Omit all pictures, then retype the data exactly as given.

(Object change listings)
*****

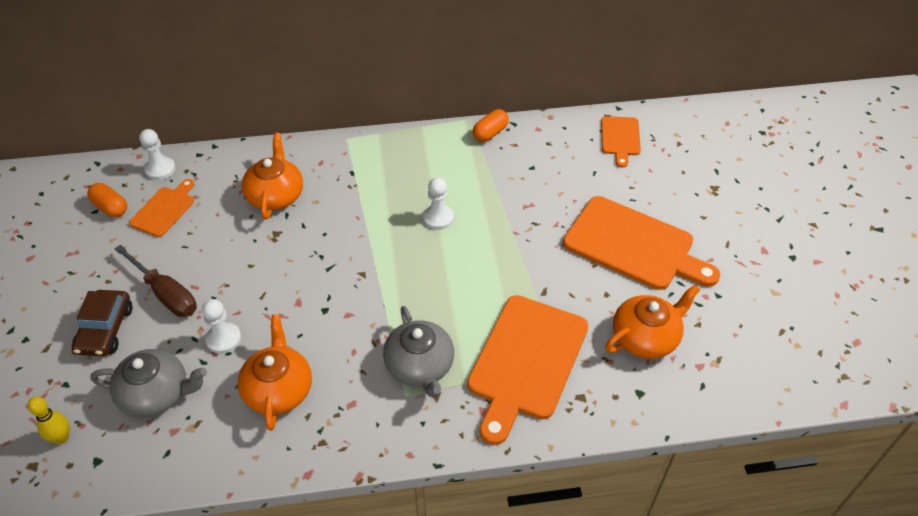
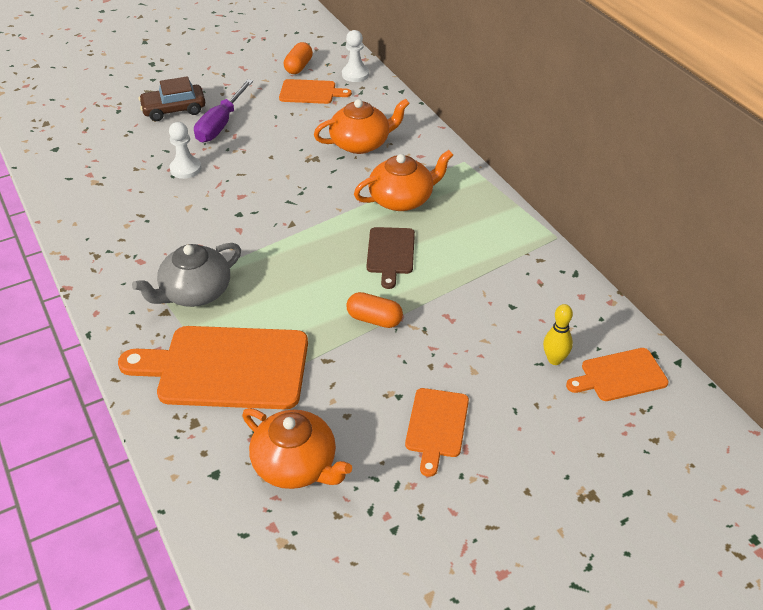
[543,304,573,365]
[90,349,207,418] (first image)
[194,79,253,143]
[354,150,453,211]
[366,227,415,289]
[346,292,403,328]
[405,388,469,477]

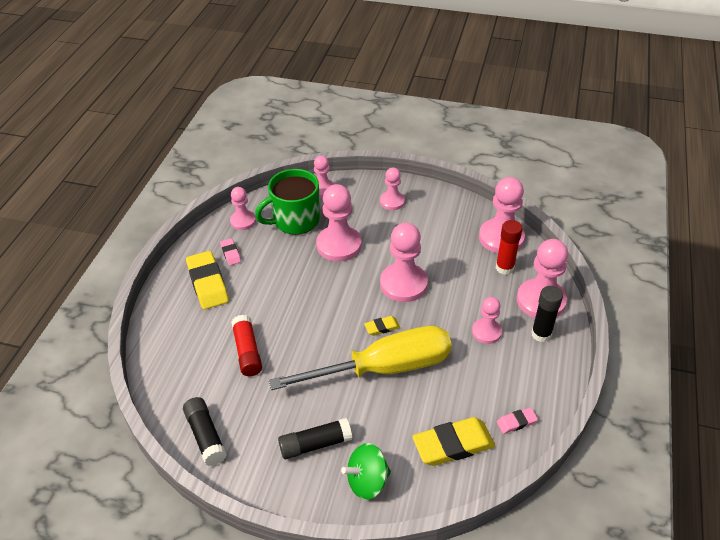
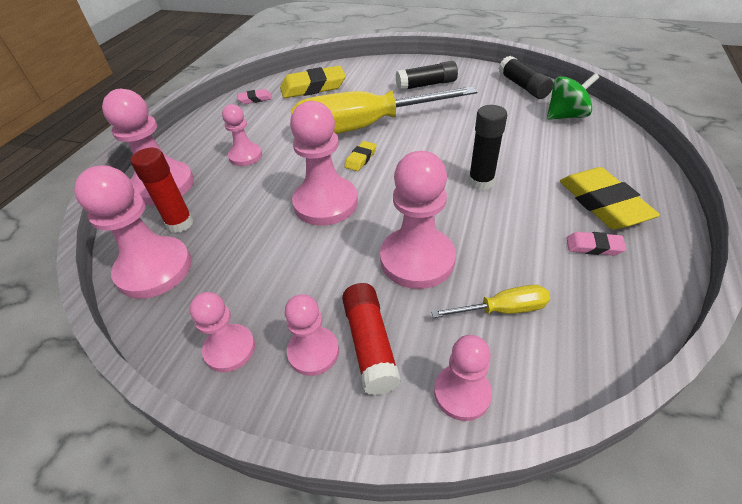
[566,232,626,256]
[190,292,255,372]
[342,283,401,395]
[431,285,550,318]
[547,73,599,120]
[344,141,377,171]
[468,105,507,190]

*****

[Result below]:
[543,304,573,365]
[90,349,207,418] (first image)
[194,79,253,143]
[354,150,453,211]
[366,227,415,289]
[346,292,403,328]
[405,388,469,477]

[566,232,626,256]
[190,292,255,372]
[342,283,401,395]
[431,285,550,318]
[547,73,599,120]
[344,141,377,171]
[468,105,507,190]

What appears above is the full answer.